----- RECORDS SHOWN -----
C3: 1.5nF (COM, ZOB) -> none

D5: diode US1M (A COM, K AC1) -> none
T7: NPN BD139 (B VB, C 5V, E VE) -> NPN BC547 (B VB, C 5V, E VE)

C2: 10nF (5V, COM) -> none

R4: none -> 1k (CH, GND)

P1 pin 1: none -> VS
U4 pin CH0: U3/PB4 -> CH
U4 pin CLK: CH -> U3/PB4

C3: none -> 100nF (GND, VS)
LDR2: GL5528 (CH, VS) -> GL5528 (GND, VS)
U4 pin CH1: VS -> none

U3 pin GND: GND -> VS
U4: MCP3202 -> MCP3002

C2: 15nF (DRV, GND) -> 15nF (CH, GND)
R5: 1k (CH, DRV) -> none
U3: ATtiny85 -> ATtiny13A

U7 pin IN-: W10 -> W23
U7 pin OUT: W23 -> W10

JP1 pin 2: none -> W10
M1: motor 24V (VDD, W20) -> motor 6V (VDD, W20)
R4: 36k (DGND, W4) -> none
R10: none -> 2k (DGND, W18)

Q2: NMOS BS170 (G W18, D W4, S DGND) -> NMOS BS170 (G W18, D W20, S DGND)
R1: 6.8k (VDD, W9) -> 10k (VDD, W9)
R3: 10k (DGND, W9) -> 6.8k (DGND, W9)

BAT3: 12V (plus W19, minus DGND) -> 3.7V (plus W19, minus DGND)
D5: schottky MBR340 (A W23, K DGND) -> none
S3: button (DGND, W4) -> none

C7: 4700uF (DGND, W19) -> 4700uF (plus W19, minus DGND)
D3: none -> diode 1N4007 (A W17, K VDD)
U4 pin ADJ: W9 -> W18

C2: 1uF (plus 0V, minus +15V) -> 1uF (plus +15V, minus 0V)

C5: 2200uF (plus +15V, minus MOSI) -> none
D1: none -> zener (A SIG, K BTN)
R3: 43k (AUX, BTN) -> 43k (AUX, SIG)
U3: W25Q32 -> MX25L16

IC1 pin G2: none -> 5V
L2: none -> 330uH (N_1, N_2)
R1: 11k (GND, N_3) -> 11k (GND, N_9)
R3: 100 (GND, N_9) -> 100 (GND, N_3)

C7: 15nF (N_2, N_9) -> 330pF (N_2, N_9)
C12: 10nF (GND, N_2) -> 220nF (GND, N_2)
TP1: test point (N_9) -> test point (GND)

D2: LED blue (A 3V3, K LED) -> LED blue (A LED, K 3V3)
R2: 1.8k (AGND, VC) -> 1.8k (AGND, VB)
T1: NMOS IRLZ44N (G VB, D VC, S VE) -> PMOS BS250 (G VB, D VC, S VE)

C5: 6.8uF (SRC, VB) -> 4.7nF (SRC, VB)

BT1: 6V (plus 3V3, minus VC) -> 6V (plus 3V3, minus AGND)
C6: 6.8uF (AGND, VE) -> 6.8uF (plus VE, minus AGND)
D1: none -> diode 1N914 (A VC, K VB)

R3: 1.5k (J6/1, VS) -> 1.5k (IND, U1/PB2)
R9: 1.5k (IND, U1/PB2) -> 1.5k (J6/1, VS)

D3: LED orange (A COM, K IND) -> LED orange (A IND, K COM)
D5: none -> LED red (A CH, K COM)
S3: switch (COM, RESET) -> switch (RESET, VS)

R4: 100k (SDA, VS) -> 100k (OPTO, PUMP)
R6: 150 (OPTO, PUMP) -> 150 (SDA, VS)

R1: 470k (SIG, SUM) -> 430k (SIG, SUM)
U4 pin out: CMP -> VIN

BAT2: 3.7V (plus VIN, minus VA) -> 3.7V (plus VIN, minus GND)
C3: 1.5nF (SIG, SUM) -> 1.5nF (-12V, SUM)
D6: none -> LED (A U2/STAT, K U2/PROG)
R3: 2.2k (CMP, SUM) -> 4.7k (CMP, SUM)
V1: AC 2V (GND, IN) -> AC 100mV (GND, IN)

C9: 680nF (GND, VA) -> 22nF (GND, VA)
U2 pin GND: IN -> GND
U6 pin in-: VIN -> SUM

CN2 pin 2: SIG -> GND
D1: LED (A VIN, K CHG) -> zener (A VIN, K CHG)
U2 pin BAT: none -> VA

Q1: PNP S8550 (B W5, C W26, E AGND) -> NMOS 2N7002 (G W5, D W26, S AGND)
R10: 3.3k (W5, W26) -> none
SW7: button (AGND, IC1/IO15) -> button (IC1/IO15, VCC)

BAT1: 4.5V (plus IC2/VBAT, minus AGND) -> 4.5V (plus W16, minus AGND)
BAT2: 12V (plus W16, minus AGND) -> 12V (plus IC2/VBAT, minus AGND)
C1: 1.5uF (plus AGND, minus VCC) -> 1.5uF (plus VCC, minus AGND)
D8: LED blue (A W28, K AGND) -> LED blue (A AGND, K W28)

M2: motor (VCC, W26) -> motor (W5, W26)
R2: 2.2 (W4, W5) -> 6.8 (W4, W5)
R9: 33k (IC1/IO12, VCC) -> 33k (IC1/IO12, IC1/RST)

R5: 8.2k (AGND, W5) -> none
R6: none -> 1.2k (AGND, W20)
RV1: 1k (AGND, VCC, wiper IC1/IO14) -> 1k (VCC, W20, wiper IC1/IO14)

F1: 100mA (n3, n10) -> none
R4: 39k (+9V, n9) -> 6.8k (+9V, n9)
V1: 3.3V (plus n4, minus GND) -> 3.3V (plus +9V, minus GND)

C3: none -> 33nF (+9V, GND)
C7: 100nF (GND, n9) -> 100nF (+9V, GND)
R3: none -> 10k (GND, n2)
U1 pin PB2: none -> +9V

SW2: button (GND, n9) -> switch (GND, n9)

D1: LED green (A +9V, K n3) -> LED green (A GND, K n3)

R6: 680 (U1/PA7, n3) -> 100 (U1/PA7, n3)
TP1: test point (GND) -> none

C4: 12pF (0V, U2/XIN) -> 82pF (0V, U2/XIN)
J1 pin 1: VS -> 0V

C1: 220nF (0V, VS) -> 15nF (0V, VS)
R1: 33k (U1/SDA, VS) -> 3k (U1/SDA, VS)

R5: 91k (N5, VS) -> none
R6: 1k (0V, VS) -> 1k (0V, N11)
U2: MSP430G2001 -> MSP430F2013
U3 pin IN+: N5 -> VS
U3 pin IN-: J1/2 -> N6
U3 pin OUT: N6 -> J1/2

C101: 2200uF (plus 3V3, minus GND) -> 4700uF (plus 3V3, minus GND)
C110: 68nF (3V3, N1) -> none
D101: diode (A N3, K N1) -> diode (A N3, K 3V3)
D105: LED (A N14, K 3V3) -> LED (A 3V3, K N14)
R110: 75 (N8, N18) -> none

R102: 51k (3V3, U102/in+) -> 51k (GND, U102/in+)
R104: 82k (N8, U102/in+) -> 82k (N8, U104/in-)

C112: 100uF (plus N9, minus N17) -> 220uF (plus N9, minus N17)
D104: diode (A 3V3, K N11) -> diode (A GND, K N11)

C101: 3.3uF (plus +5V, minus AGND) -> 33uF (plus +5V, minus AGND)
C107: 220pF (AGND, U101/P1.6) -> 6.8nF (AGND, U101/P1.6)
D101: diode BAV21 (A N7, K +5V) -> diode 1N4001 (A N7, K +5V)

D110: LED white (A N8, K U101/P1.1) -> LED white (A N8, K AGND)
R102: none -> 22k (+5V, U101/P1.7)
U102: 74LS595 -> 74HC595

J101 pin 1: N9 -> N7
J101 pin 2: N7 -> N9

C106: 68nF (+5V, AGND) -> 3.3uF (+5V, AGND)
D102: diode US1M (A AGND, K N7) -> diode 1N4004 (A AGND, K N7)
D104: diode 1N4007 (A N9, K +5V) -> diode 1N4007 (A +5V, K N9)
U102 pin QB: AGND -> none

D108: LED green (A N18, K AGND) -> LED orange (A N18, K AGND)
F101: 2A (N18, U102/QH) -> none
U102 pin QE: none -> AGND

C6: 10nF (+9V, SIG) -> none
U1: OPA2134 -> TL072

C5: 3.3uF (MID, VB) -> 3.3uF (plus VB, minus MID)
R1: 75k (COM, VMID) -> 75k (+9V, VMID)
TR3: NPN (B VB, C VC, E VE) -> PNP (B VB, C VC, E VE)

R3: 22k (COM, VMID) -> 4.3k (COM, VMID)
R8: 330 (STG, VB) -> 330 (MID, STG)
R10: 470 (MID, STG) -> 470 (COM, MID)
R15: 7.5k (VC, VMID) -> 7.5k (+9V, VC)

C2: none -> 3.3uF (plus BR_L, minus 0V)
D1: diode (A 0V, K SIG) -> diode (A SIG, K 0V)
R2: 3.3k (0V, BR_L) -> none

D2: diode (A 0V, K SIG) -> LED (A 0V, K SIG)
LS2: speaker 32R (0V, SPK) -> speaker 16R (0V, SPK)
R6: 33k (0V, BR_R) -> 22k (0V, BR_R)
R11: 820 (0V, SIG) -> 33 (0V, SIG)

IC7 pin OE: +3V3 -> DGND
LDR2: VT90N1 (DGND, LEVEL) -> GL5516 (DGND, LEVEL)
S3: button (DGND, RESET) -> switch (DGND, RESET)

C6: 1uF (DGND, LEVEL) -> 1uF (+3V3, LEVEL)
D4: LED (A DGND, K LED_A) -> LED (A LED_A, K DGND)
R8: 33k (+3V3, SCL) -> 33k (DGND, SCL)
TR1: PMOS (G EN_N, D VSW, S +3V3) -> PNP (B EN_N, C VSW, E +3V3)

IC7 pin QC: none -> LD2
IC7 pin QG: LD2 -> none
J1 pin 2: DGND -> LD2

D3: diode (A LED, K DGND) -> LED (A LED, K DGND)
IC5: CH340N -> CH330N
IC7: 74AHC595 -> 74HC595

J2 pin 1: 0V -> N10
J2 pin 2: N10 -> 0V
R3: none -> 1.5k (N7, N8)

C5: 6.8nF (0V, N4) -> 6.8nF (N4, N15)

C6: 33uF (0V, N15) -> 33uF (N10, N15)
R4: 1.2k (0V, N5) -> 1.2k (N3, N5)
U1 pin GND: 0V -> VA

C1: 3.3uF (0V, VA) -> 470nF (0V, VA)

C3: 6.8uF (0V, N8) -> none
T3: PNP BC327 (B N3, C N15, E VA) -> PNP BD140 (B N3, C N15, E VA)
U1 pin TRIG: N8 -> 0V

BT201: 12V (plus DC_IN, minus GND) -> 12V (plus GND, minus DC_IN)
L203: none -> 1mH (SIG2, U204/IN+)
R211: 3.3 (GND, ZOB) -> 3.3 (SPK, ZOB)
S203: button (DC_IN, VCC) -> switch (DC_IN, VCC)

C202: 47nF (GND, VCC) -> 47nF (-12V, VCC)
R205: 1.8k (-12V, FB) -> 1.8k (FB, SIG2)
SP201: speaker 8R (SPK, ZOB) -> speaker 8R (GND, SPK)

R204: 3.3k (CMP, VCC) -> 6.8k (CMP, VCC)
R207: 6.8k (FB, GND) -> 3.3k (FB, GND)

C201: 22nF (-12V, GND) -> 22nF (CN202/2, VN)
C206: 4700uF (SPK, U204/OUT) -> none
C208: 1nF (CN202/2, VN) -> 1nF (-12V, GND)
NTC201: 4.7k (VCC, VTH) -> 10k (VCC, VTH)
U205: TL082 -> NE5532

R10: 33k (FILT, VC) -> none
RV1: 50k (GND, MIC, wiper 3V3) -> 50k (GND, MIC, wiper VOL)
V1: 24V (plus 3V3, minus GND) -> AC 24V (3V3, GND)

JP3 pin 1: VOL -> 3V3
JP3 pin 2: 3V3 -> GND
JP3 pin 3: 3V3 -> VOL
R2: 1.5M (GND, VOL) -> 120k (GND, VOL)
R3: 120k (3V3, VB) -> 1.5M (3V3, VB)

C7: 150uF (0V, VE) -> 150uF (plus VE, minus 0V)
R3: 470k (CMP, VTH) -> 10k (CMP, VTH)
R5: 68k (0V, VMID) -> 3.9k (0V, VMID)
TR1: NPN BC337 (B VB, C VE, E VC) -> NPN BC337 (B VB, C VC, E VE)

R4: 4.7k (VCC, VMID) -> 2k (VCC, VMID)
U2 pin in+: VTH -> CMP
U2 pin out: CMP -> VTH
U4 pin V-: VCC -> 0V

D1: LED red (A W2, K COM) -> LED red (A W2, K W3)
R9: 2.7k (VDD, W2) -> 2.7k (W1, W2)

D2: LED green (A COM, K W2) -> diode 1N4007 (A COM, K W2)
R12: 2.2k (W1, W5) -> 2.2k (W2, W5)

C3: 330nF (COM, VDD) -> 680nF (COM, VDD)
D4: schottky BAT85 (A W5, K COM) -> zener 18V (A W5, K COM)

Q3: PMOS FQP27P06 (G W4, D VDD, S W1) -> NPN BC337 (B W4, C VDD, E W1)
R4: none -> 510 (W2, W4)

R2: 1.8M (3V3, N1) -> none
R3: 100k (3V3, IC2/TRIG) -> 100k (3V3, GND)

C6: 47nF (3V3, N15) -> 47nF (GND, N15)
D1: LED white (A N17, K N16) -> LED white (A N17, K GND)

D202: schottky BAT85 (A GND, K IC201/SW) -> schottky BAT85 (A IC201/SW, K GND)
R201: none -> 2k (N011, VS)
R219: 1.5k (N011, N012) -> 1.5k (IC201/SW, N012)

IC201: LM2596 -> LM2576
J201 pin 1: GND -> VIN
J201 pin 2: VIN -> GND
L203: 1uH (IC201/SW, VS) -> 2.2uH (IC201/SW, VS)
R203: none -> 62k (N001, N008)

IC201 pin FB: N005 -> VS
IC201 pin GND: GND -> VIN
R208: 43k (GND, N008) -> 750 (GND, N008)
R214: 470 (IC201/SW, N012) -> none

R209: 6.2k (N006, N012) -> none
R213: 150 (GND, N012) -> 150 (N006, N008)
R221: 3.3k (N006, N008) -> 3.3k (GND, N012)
-----
TO DO - Copy all lines in the listing above where the string "orange" appears.

RESPONSE BOX -
D3: LED orange (A COM, K IND) -> LED orange (A IND, K COM)
D108: LED green (A N18, K AGND) -> LED orange (A N18, K AGND)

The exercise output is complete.